From the data below, return the exact lines starting at the line containing "R2: 220 (LED_A, TICK) -> 1.5k (LED_A, TICK)" and ending at the line containing "R4: 2.2M (GND, THR) -> 2.2M (THR, VS)", both included, and nothing else.

(Source records):

───

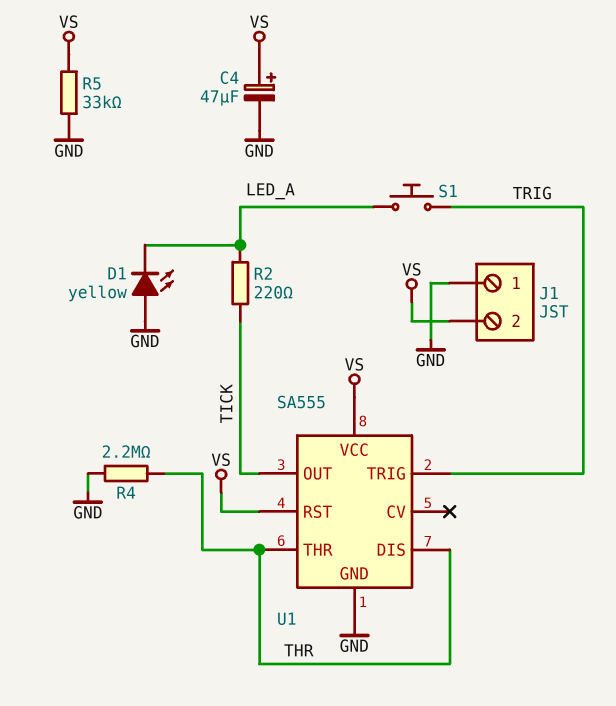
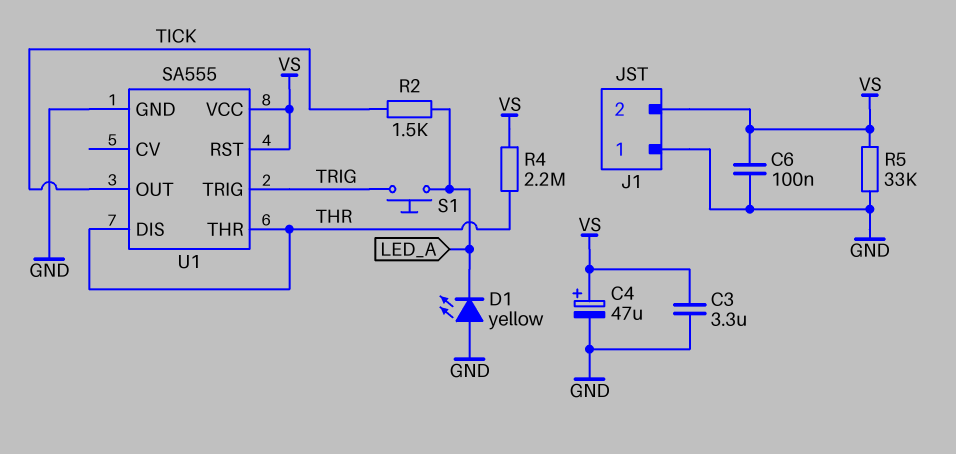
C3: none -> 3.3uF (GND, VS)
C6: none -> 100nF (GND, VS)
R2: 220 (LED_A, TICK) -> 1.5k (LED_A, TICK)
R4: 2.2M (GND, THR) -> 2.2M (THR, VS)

───

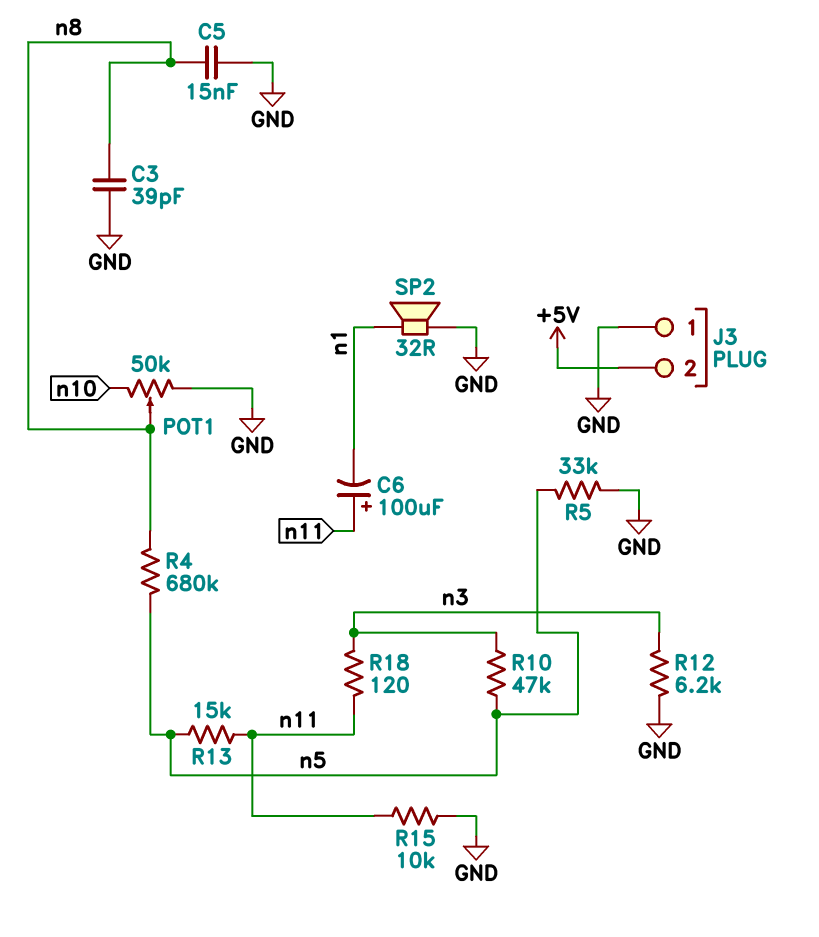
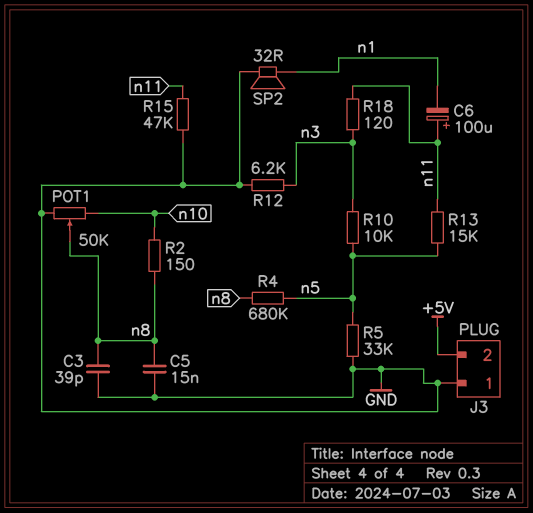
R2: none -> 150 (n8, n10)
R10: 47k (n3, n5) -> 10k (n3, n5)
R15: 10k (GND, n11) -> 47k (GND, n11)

───

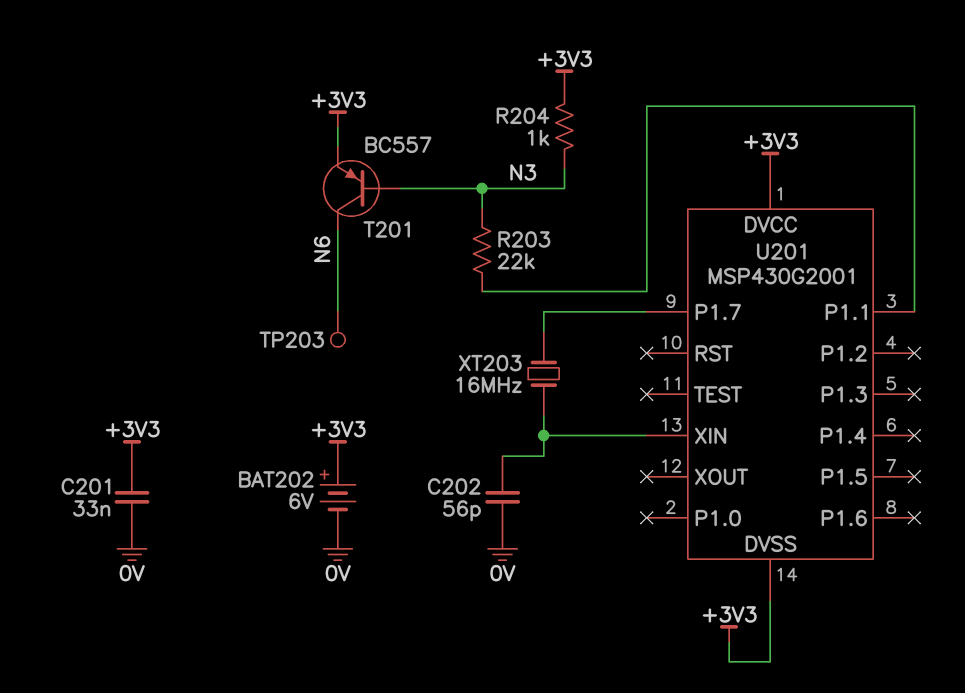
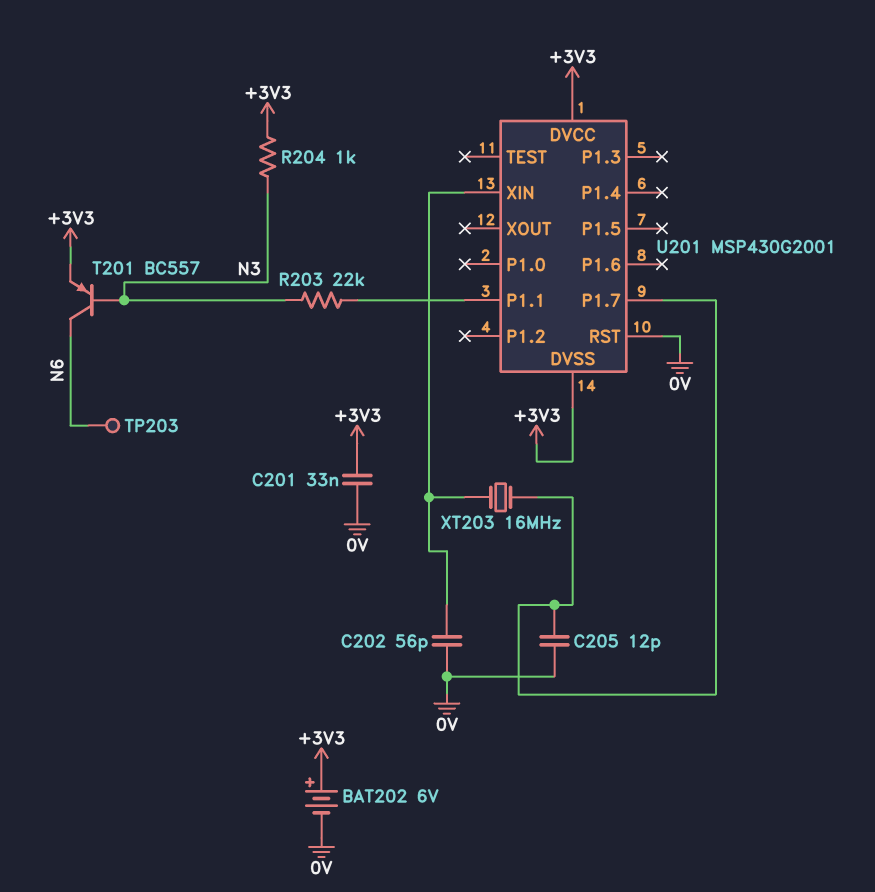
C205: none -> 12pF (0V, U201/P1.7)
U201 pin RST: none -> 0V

───

(Expected answer):
R2: 220 (LED_A, TICK) -> 1.5k (LED_A, TICK)
R4: 2.2M (GND, THR) -> 2.2M (THR, VS)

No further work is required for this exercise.